▶ Exercise objective
Because the copy must hold no pictures, return the data below with all of its words intact.

▶ Supplied entries
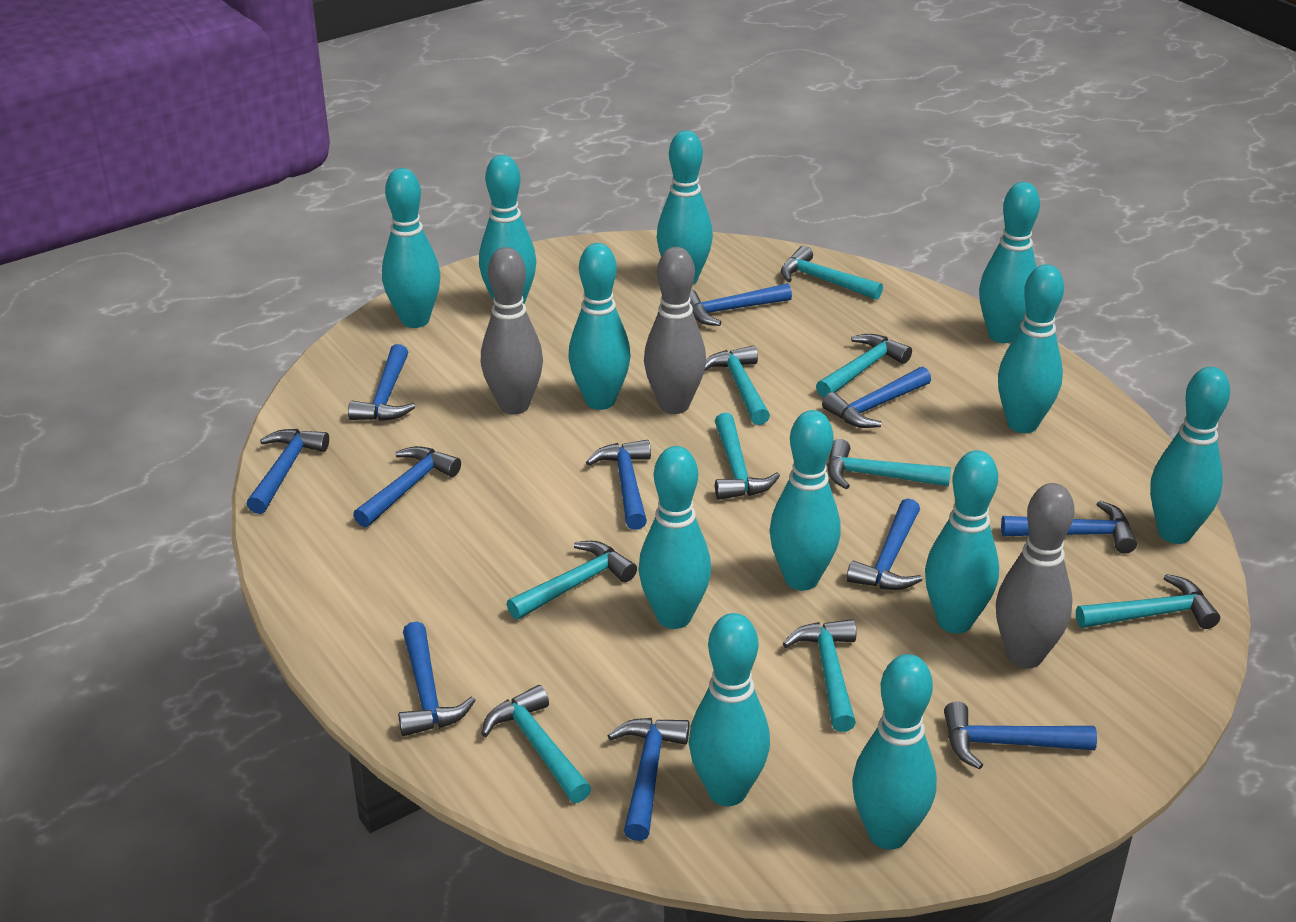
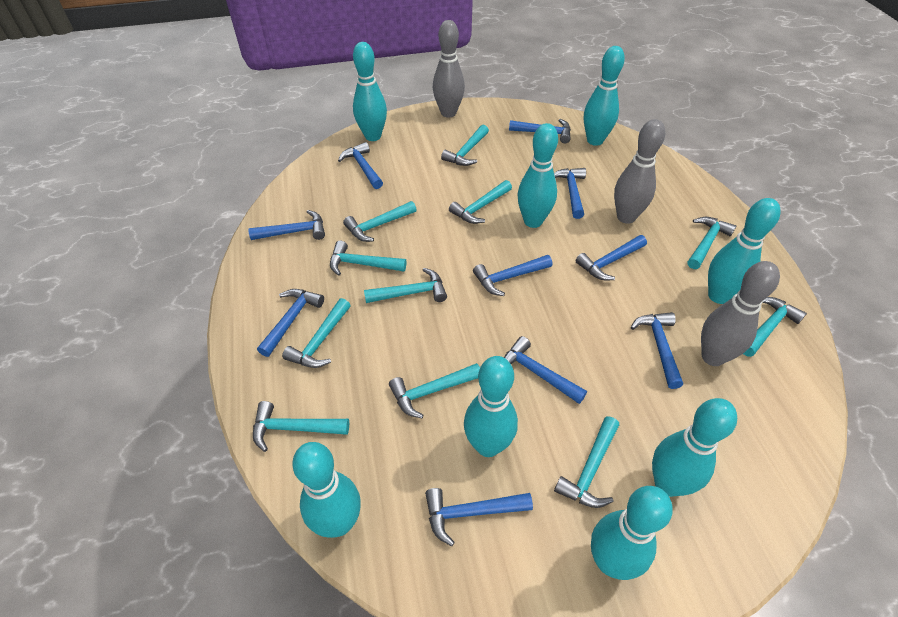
blue hammer: 11 -> 10
turquoise bowling pin: 12 -> 8
turquoise hammer: 9 -> 11

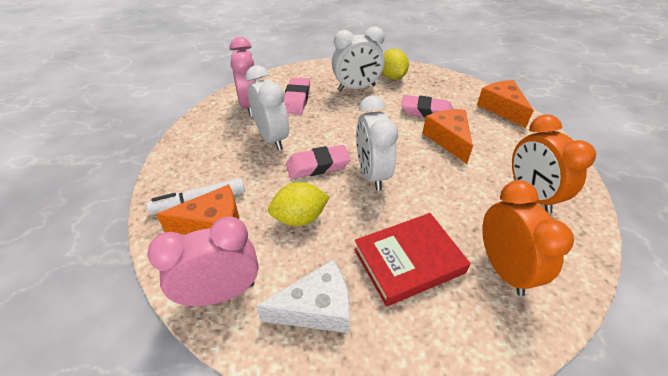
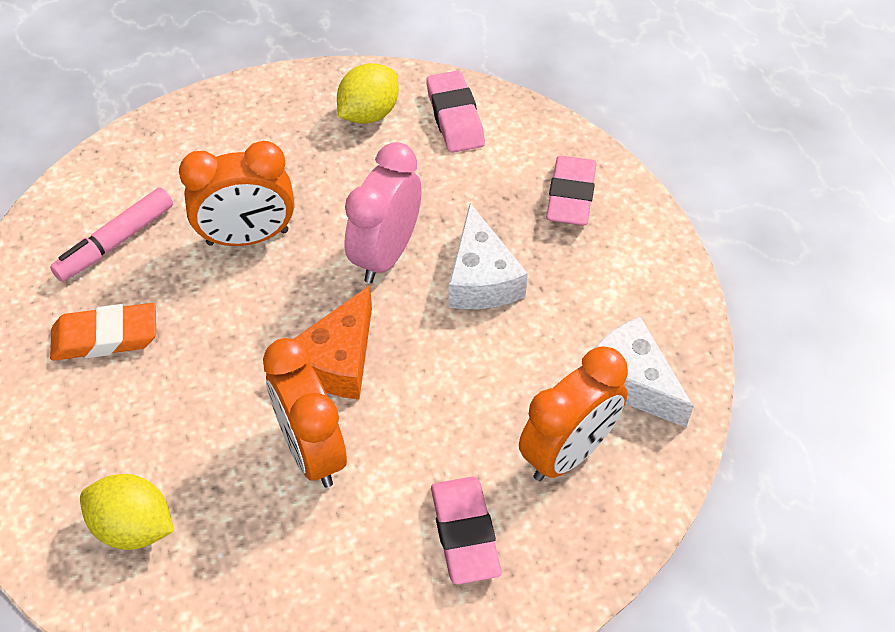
orange cheese: 3 -> 1
orange clock: 2 -> 3
orange eraser: 0 -> 1
pink clock: 2 -> 1
pink marker: 0 -> 1
red book: 1 -> 0
white cheese: 1 -> 2
white clock: 3 -> 0
white marker: 1 -> 0

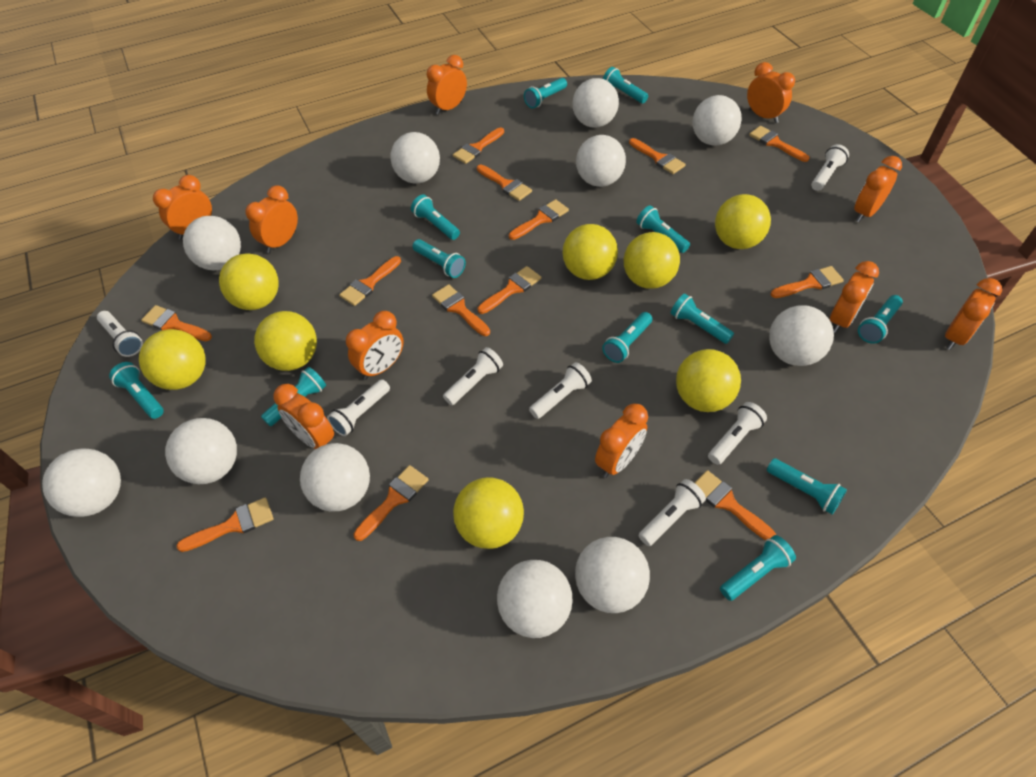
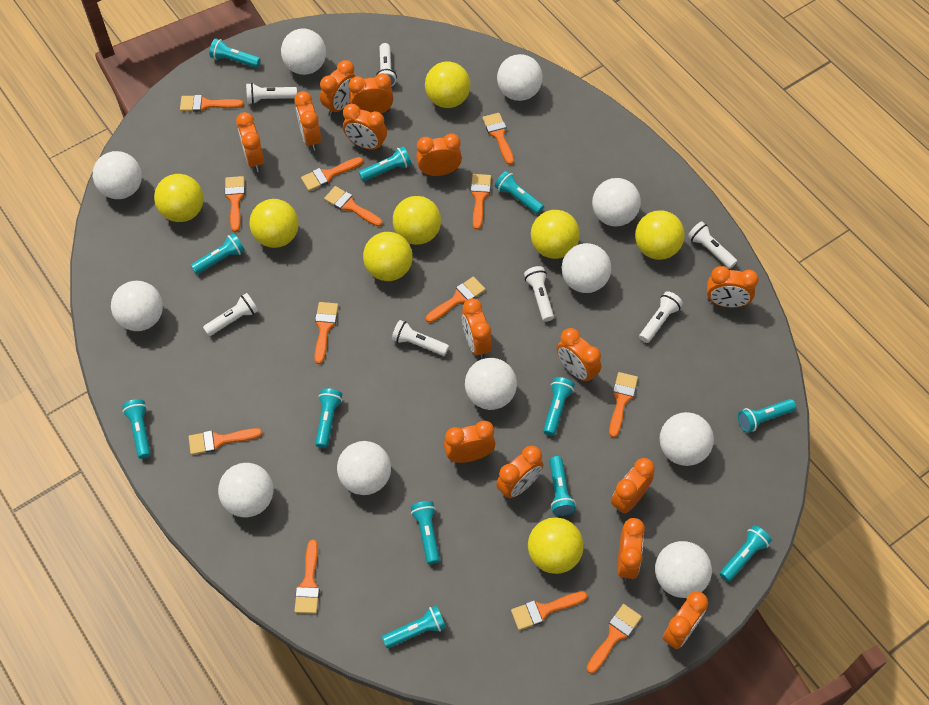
orange clock: 10 -> 14

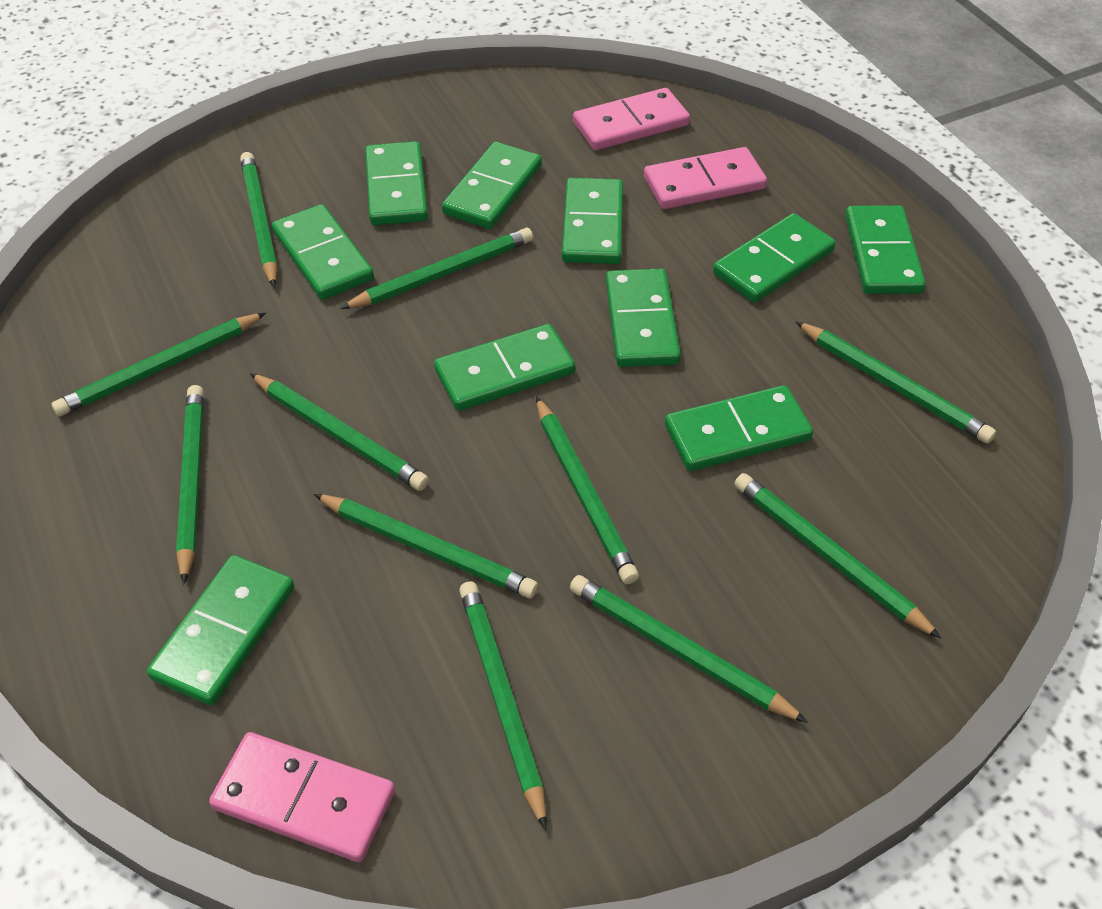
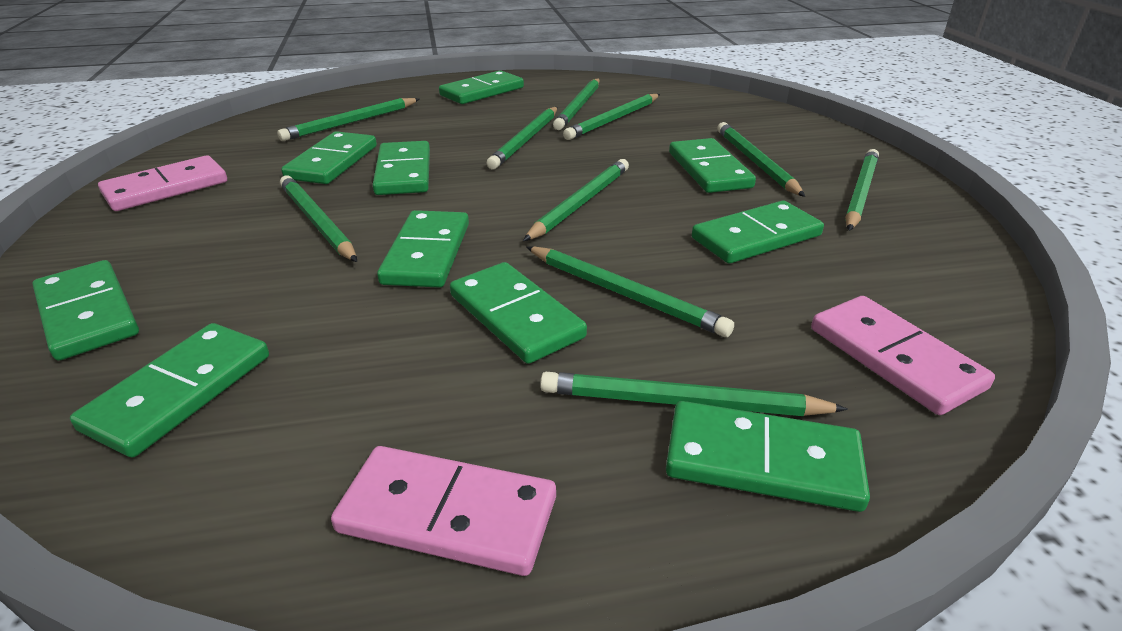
green pencil: 11 -> 10

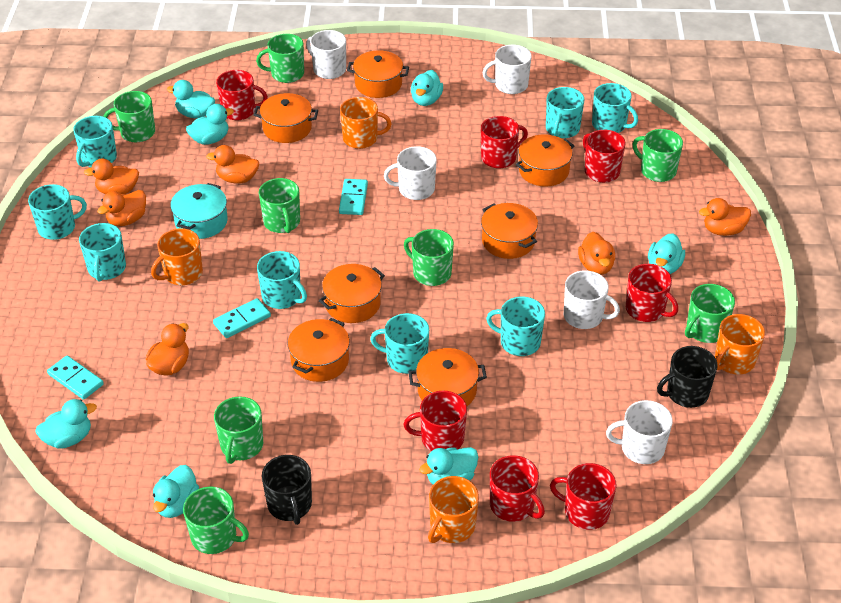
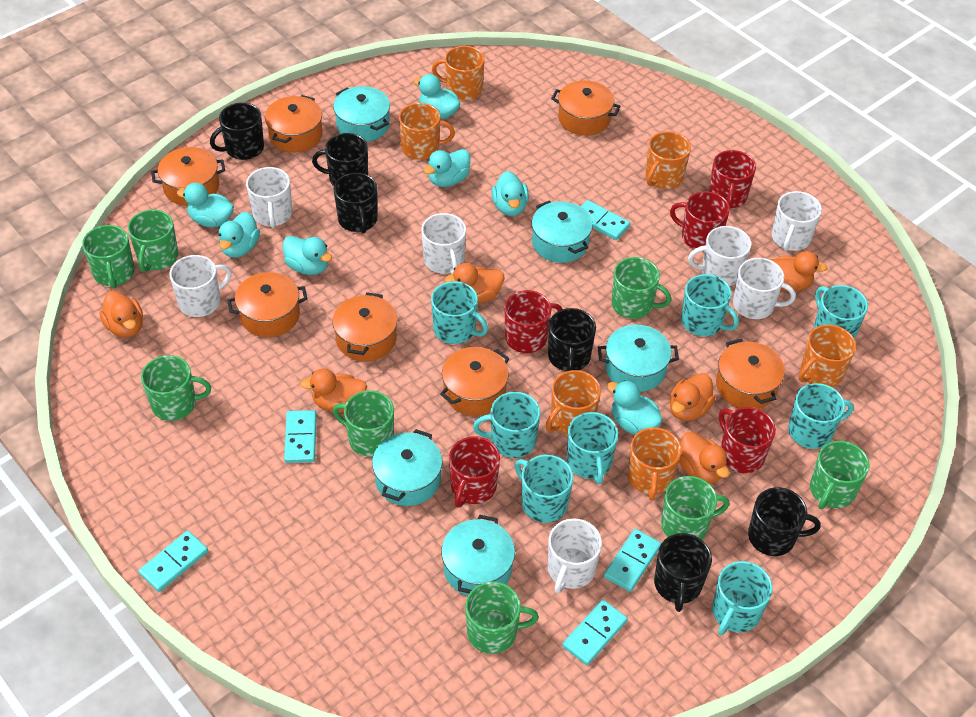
black mug: 2 -> 6
orange mug: 4 -> 6
red mug: 7 -> 5
turquoise domino: 3 -> 5
turquoise pot: 1 -> 5
white mug: 5 -> 7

▶ Exercise result
blue hammer: 11 -> 10
turquoise bowling pin: 12 -> 8
turquoise hammer: 9 -> 11

orange cheese: 3 -> 1
orange clock: 2 -> 3
orange eraser: 0 -> 1
pink clock: 2 -> 1
pink marker: 0 -> 1
red book: 1 -> 0
white cheese: 1 -> 2
white clock: 3 -> 0
white marker: 1 -> 0

orange clock: 10 -> 14

green pencil: 11 -> 10

black mug: 2 -> 6
orange mug: 4 -> 6
red mug: 7 -> 5
turquoise domino: 3 -> 5
turquoise pot: 1 -> 5
white mug: 5 -> 7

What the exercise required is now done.